(Listed entries)

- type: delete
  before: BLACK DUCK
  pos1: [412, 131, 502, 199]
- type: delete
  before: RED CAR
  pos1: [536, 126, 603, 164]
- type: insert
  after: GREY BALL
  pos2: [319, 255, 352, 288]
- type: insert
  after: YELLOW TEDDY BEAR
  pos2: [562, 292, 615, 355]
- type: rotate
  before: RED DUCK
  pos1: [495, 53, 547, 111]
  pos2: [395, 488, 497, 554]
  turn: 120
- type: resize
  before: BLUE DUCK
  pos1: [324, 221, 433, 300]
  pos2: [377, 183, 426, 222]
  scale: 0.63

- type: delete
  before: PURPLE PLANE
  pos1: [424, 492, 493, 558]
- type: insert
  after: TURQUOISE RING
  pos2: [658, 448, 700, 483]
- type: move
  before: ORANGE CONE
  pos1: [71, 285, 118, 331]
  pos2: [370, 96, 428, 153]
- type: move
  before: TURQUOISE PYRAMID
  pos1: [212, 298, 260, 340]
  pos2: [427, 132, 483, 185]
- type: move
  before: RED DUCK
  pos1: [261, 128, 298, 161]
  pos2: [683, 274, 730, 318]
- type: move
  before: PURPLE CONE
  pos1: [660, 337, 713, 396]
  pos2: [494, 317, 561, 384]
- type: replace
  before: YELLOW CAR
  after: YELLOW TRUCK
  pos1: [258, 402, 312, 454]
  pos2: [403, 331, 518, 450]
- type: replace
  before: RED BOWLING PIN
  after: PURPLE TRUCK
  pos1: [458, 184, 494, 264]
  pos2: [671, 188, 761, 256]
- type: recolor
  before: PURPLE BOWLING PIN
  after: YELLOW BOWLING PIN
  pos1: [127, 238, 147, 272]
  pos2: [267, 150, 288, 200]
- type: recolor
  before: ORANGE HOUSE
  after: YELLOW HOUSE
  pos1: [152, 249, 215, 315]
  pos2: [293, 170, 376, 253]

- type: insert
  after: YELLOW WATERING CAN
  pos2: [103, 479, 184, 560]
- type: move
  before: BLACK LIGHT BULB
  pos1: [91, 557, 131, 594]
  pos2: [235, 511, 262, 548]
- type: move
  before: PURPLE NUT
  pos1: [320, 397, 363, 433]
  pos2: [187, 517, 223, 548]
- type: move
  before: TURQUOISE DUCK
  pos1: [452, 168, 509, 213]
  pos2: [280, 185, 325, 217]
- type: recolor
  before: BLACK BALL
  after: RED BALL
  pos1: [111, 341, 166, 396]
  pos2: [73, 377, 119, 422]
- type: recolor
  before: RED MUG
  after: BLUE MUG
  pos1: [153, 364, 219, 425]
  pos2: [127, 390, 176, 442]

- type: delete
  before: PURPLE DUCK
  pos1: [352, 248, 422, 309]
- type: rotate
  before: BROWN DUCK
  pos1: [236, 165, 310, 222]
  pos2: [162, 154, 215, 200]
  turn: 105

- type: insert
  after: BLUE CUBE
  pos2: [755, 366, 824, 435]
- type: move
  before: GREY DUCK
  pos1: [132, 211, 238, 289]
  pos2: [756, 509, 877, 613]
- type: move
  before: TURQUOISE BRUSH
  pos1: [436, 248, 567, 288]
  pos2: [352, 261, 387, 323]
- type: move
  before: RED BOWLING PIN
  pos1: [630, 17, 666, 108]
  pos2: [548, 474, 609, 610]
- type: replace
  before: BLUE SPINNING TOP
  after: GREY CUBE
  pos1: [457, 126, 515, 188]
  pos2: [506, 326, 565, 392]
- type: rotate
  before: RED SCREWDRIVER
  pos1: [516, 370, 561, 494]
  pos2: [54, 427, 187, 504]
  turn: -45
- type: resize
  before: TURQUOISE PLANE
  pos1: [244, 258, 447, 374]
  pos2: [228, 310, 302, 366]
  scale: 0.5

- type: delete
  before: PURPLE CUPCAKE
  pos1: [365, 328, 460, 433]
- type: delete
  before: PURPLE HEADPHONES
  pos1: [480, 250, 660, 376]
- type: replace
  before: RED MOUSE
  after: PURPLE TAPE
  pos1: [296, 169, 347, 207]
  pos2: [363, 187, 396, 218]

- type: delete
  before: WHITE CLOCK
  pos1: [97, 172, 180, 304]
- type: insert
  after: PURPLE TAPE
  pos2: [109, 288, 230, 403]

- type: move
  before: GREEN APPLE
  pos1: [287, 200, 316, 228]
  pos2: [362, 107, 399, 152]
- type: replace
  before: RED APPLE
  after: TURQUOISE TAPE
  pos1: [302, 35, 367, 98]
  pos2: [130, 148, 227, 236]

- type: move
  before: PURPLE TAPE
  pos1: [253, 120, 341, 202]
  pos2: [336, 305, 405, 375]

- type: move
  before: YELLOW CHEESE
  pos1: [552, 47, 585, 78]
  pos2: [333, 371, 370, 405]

(End Listed entries)

Exercise prompt
What is needed is a verbatim copy of the data, complete from first line to last.

Result
- type: delete
  before: BLACK DUCK
  pos1: [412, 131, 502, 199]
- type: delete
  before: RED CAR
  pos1: [536, 126, 603, 164]
- type: insert
  after: GREY BALL
  pos2: [319, 255, 352, 288]
- type: insert
  after: YELLOW TEDDY BEAR
  pos2: [562, 292, 615, 355]
- type: rotate
  before: RED DUCK
  pos1: [495, 53, 547, 111]
  pos2: [395, 488, 497, 554]
  turn: 120
- type: resize
  before: BLUE DUCK
  pos1: [324, 221, 433, 300]
  pos2: [377, 183, 426, 222]
  scale: 0.63

- type: delete
  before: PURPLE PLANE
  pos1: [424, 492, 493, 558]
- type: insert
  after: TURQUOISE RING
  pos2: [658, 448, 700, 483]
- type: move
  before: ORANGE CONE
  pos1: [71, 285, 118, 331]
  pos2: [370, 96, 428, 153]
- type: move
  before: TURQUOISE PYRAMID
  pos1: [212, 298, 260, 340]
  pos2: [427, 132, 483, 185]
- type: move
  before: RED DUCK
  pos1: [261, 128, 298, 161]
  pos2: [683, 274, 730, 318]
- type: move
  before: PURPLE CONE
  pos1: [660, 337, 713, 396]
  pos2: [494, 317, 561, 384]
- type: replace
  before: YELLOW CAR
  after: YELLOW TRUCK
  pos1: [258, 402, 312, 454]
  pos2: [403, 331, 518, 450]
- type: replace
  before: RED BOWLING PIN
  after: PURPLE TRUCK
  pos1: [458, 184, 494, 264]
  pos2: [671, 188, 761, 256]
- type: recolor
  before: PURPLE BOWLING PIN
  after: YELLOW BOWLING PIN
  pos1: [127, 238, 147, 272]
  pos2: [267, 150, 288, 200]
- type: recolor
  before: ORANGE HOUSE
  after: YELLOW HOUSE
  pos1: [152, 249, 215, 315]
  pos2: [293, 170, 376, 253]

- type: insert
  after: YELLOW WATERING CAN
  pos2: [103, 479, 184, 560]
- type: move
  before: BLACK LIGHT BULB
  pos1: [91, 557, 131, 594]
  pos2: [235, 511, 262, 548]
- type: move
  before: PURPLE NUT
  pos1: [320, 397, 363, 433]
  pos2: [187, 517, 223, 548]
- type: move
  before: TURQUOISE DUCK
  pos1: [452, 168, 509, 213]
  pos2: [280, 185, 325, 217]
- type: recolor
  before: BLACK BALL
  after: RED BALL
  pos1: [111, 341, 166, 396]
  pos2: [73, 377, 119, 422]
- type: recolor
  before: RED MUG
  after: BLUE MUG
  pos1: [153, 364, 219, 425]
  pos2: [127, 390, 176, 442]

- type: delete
  before: PURPLE DUCK
  pos1: [352, 248, 422, 309]
- type: rotate
  before: BROWN DUCK
  pos1: [236, 165, 310, 222]
  pos2: [162, 154, 215, 200]
  turn: 105

- type: insert
  after: BLUE CUBE
  pos2: [755, 366, 824, 435]
- type: move
  before: GREY DUCK
  pos1: [132, 211, 238, 289]
  pos2: [756, 509, 877, 613]
- type: move
  before: TURQUOISE BRUSH
  pos1: [436, 248, 567, 288]
  pos2: [352, 261, 387, 323]
- type: move
  before: RED BOWLING PIN
  pos1: [630, 17, 666, 108]
  pos2: [548, 474, 609, 610]
- type: replace
  before: BLUE SPINNING TOP
  after: GREY CUBE
  pos1: [457, 126, 515, 188]
  pos2: [506, 326, 565, 392]
- type: rotate
  before: RED SCREWDRIVER
  pos1: [516, 370, 561, 494]
  pos2: [54, 427, 187, 504]
  turn: -45
- type: resize
  before: TURQUOISE PLANE
  pos1: [244, 258, 447, 374]
  pos2: [228, 310, 302, 366]
  scale: 0.5

- type: delete
  before: PURPLE CUPCAKE
  pos1: [365, 328, 460, 433]
- type: delete
  before: PURPLE HEADPHONES
  pos1: [480, 250, 660, 376]
- type: replace
  before: RED MOUSE
  after: PURPLE TAPE
  pos1: [296, 169, 347, 207]
  pos2: [363, 187, 396, 218]

- type: delete
  before: WHITE CLOCK
  pos1: [97, 172, 180, 304]
- type: insert
  after: PURPLE TAPE
  pos2: [109, 288, 230, 403]

- type: move
  before: GREEN APPLE
  pos1: [287, 200, 316, 228]
  pos2: [362, 107, 399, 152]
- type: replace
  before: RED APPLE
  after: TURQUOISE TAPE
  pos1: [302, 35, 367, 98]
  pos2: [130, 148, 227, 236]

- type: move
  before: PURPLE TAPE
  pos1: [253, 120, 341, 202]
  pos2: [336, 305, 405, 375]

- type: move
  before: YELLOW CHEESE
  pos1: [552, 47, 585, 78]
  pos2: [333, 371, 370, 405]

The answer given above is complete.